• **TASK TO COMPLETE**: Repeat exactly the lines of the entries below from the one with "pink bucket [356,68,489,213] -> none" through the one with "black fish [726,291,893,348]", both ends included, and nothing else.

• **DATASET RECORDS**:
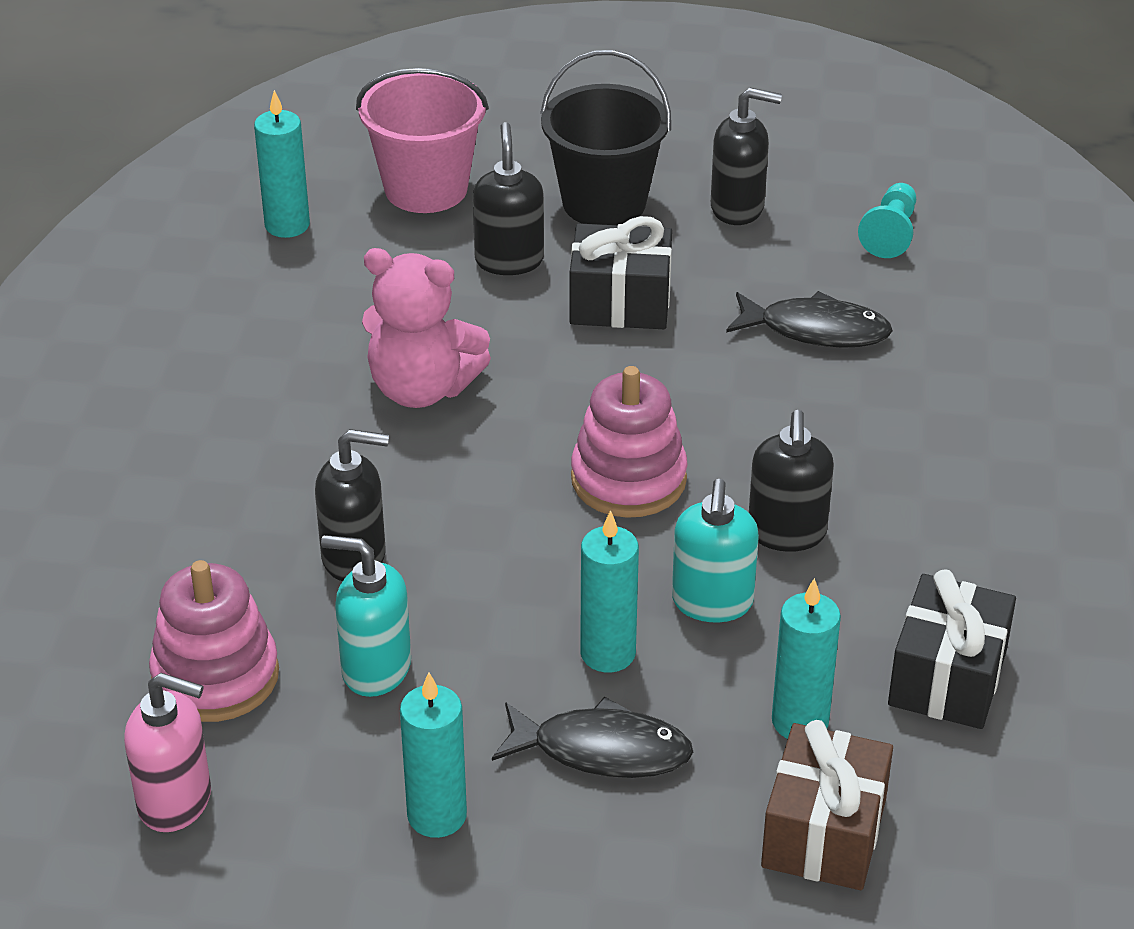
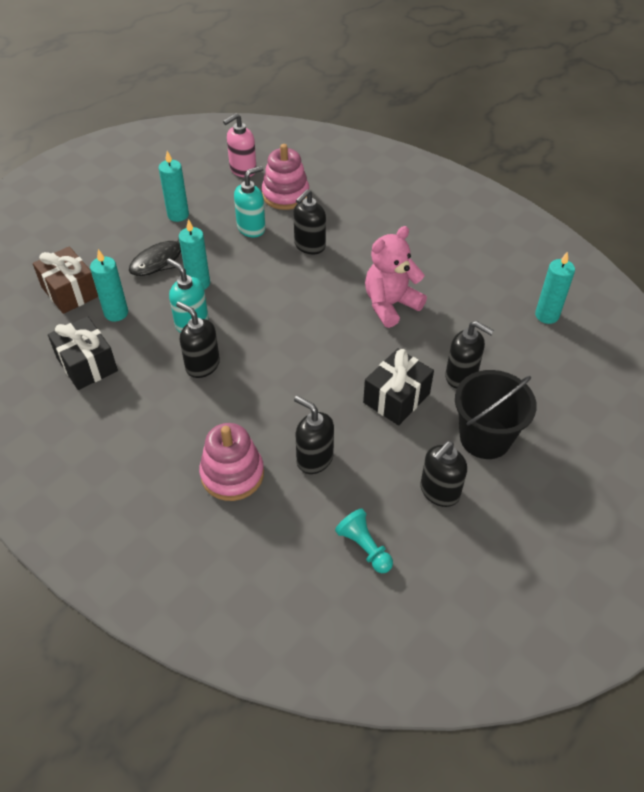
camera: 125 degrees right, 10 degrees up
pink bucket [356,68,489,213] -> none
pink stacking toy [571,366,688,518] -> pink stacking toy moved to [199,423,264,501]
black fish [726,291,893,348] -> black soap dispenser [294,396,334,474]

--

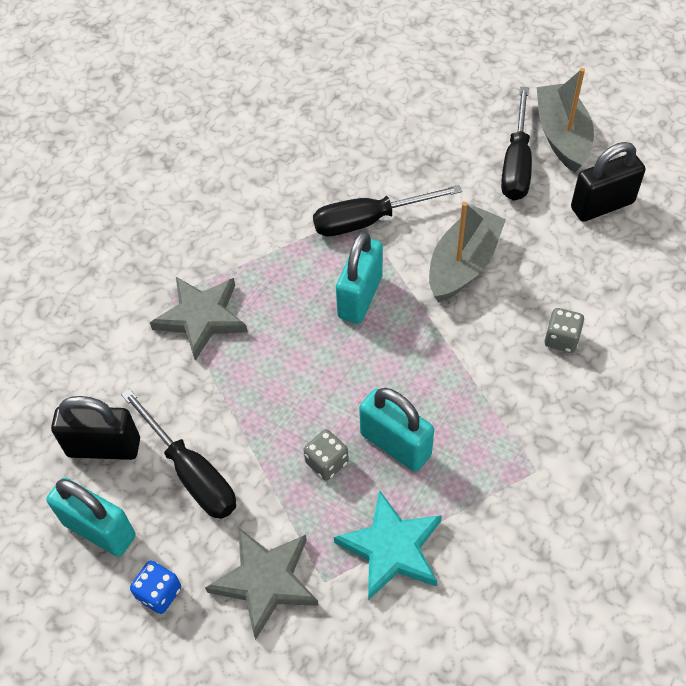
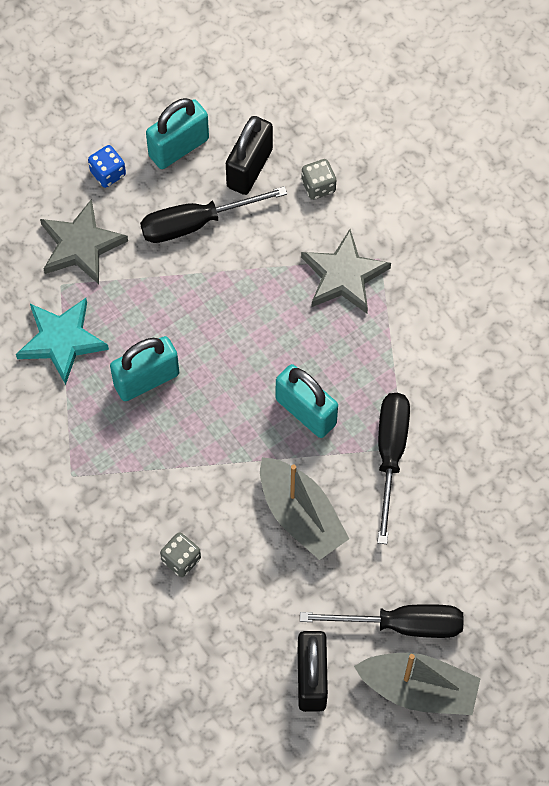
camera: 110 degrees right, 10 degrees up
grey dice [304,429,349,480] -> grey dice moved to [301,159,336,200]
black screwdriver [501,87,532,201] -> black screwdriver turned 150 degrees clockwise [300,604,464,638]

==

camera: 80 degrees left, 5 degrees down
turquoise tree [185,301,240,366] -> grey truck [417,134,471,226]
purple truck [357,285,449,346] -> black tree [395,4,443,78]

• **FINISHED EXERCISE**:
pink bucket [356,68,489,213] -> none
pink stacking toy [571,366,688,518] -> pink stacking toy moved to [199,423,264,501]
black fish [726,291,893,348] -> black soap dispenser [294,396,334,474]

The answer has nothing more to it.